[[ RECORDED DATA, beginning ]]

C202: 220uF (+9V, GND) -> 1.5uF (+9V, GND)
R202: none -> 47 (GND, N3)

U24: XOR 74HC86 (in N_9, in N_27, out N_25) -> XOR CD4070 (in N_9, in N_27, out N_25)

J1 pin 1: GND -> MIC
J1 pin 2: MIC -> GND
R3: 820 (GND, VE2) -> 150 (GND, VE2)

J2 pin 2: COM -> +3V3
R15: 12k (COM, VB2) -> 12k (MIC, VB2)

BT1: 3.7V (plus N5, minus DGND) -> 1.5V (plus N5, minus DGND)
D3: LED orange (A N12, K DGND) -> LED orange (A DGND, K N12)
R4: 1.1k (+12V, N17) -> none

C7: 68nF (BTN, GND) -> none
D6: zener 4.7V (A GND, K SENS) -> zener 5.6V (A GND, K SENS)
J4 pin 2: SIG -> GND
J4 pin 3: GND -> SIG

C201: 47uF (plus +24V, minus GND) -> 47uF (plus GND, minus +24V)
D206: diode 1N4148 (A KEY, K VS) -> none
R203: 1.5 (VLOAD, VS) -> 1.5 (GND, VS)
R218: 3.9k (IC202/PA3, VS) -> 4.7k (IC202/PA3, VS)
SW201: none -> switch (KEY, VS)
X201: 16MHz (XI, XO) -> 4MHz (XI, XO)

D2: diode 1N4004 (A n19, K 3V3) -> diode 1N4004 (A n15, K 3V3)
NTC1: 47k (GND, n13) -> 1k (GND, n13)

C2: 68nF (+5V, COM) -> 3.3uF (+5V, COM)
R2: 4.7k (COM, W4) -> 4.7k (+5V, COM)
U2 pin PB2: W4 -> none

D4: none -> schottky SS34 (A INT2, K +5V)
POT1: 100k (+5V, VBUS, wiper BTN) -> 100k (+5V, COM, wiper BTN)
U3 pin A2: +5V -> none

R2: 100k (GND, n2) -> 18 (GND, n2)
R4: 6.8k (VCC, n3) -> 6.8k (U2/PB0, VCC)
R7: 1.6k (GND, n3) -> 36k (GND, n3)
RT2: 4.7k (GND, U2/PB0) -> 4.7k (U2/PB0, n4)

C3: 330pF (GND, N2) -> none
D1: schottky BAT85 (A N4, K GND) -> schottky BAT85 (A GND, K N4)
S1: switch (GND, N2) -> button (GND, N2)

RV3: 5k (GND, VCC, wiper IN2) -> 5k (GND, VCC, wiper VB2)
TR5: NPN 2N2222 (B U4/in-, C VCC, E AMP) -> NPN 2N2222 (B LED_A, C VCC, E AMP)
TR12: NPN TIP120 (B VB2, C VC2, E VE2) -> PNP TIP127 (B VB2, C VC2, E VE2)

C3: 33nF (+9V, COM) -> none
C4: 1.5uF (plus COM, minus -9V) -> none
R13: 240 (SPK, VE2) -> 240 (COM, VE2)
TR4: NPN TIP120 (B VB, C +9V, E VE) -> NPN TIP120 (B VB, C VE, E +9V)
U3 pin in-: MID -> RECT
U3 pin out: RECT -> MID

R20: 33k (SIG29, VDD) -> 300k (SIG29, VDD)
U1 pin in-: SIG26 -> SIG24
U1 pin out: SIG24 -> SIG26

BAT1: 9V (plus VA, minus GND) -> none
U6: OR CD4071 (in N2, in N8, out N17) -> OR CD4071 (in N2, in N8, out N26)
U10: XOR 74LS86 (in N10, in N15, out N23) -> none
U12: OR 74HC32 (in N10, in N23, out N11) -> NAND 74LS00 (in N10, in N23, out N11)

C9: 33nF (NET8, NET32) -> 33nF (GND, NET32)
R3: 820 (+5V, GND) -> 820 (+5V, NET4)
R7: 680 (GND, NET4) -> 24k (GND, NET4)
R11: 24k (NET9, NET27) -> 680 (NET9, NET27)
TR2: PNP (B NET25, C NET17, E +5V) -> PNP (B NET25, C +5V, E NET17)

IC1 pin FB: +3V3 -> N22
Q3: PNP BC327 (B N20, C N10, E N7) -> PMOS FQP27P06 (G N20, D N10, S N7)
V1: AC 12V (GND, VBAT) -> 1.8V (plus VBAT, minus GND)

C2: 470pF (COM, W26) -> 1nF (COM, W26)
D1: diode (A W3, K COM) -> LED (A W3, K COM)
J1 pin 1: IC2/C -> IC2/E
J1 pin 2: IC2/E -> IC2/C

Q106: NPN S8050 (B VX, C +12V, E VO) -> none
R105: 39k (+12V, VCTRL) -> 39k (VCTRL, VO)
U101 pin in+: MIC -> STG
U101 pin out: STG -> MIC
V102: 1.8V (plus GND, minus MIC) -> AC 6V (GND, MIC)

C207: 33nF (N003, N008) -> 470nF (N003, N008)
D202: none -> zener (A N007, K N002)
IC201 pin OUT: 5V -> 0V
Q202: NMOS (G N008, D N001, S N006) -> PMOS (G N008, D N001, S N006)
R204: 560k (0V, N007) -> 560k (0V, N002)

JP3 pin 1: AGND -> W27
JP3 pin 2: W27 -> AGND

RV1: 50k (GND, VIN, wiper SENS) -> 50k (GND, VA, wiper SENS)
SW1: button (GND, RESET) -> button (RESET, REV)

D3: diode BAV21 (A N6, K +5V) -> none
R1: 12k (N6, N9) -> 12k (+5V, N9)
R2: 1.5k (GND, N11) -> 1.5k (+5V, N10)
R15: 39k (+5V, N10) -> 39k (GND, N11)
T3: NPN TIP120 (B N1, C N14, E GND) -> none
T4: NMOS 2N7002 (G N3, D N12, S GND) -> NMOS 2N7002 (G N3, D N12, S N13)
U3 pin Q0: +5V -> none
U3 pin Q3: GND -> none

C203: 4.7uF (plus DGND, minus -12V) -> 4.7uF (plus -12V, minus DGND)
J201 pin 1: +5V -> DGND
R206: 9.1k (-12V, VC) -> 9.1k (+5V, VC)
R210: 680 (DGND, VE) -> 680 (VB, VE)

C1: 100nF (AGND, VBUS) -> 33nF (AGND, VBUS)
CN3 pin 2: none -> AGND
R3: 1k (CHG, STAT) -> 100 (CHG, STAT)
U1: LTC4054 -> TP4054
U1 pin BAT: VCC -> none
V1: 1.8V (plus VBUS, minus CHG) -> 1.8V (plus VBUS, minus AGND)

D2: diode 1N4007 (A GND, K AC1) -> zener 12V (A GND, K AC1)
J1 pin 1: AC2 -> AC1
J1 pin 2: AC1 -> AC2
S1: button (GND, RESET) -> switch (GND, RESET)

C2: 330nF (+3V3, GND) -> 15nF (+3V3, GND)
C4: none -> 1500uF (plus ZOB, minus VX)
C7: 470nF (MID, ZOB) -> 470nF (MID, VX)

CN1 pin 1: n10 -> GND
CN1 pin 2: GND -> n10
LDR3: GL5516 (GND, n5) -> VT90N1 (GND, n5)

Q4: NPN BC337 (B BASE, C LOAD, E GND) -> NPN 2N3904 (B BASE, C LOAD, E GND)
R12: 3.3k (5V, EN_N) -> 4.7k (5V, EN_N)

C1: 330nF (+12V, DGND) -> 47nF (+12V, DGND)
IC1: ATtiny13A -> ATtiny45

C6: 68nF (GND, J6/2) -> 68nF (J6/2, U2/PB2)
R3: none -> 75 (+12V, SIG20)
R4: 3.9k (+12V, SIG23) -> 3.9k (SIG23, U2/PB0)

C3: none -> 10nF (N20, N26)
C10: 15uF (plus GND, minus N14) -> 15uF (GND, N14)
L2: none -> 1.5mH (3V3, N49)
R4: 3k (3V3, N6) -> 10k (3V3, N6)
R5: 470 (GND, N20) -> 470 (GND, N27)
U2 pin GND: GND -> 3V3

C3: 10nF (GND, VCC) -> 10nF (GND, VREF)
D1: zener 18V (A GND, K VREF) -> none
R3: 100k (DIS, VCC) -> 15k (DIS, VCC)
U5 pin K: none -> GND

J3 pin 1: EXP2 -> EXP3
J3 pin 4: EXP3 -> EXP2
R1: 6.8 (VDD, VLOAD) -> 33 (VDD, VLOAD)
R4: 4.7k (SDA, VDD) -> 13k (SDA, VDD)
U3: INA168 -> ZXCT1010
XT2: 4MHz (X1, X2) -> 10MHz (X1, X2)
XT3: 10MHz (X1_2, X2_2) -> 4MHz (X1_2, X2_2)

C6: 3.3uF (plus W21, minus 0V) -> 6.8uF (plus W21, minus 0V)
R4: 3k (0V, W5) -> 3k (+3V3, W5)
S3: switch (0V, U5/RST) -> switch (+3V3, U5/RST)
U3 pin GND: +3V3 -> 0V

[[ RECORDED DATA, end ]]

In exact wording, restate the lines of the data above from the first through the one holding "J2 pin 2: COM -> +3V3", and stop after that line.

● **RESPONSE TO THIS TASK**:
C202: 220uF (+9V, GND) -> 1.5uF (+9V, GND)
R202: none -> 47 (GND, N3)

U24: XOR 74HC86 (in N_9, in N_27, out N_25) -> XOR CD4070 (in N_9, in N_27, out N_25)

J1 pin 1: GND -> MIC
J1 pin 2: MIC -> GND
R3: 820 (GND, VE2) -> 150 (GND, VE2)

J2 pin 2: COM -> +3V3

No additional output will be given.